Say how many lines in the entries below mention "DGND", with no other words.

Records to process
▼▼▼

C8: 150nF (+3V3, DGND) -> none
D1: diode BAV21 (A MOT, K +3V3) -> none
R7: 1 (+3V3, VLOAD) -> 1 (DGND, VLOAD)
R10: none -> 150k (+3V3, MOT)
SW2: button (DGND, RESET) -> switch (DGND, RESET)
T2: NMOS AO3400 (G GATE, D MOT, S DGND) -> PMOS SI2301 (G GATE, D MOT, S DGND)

▲▲▲
▼▼▼

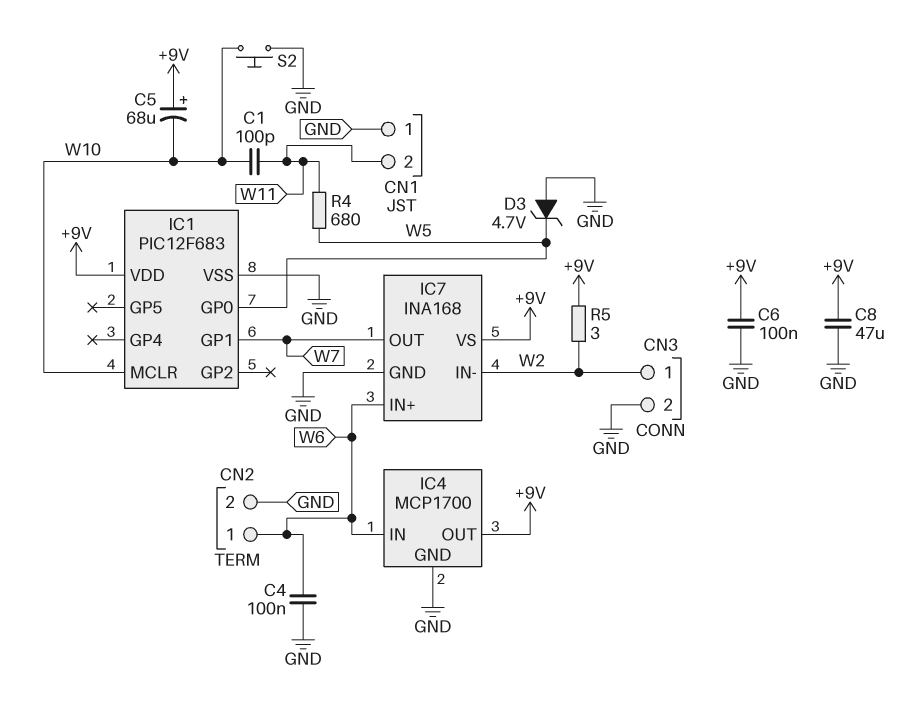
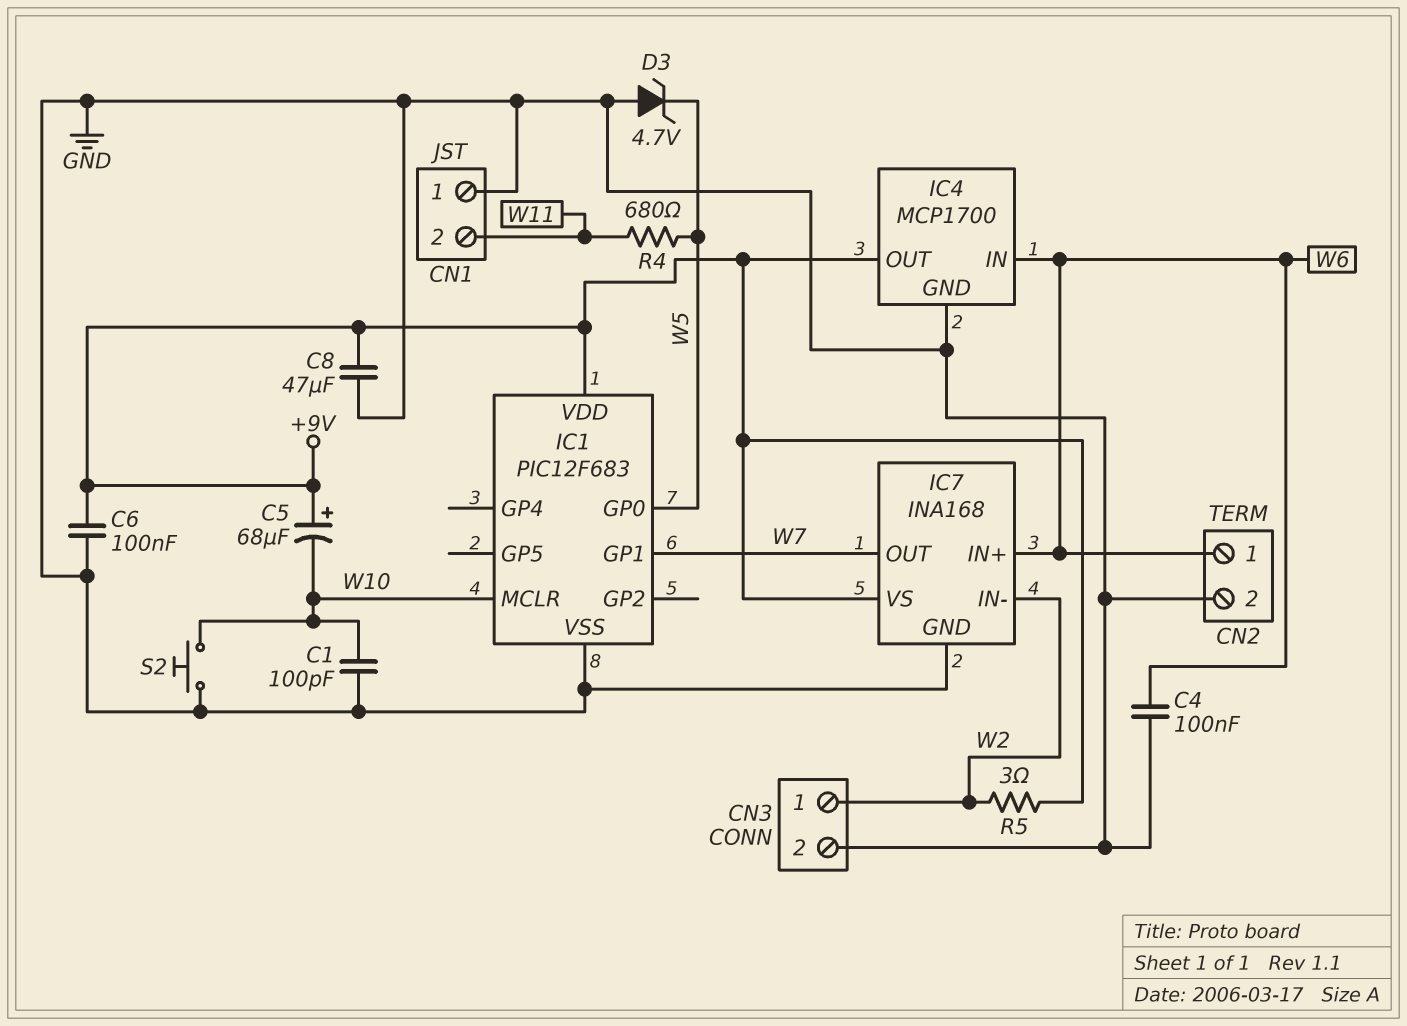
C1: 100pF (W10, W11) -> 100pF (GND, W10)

▲▲▲

Task result
4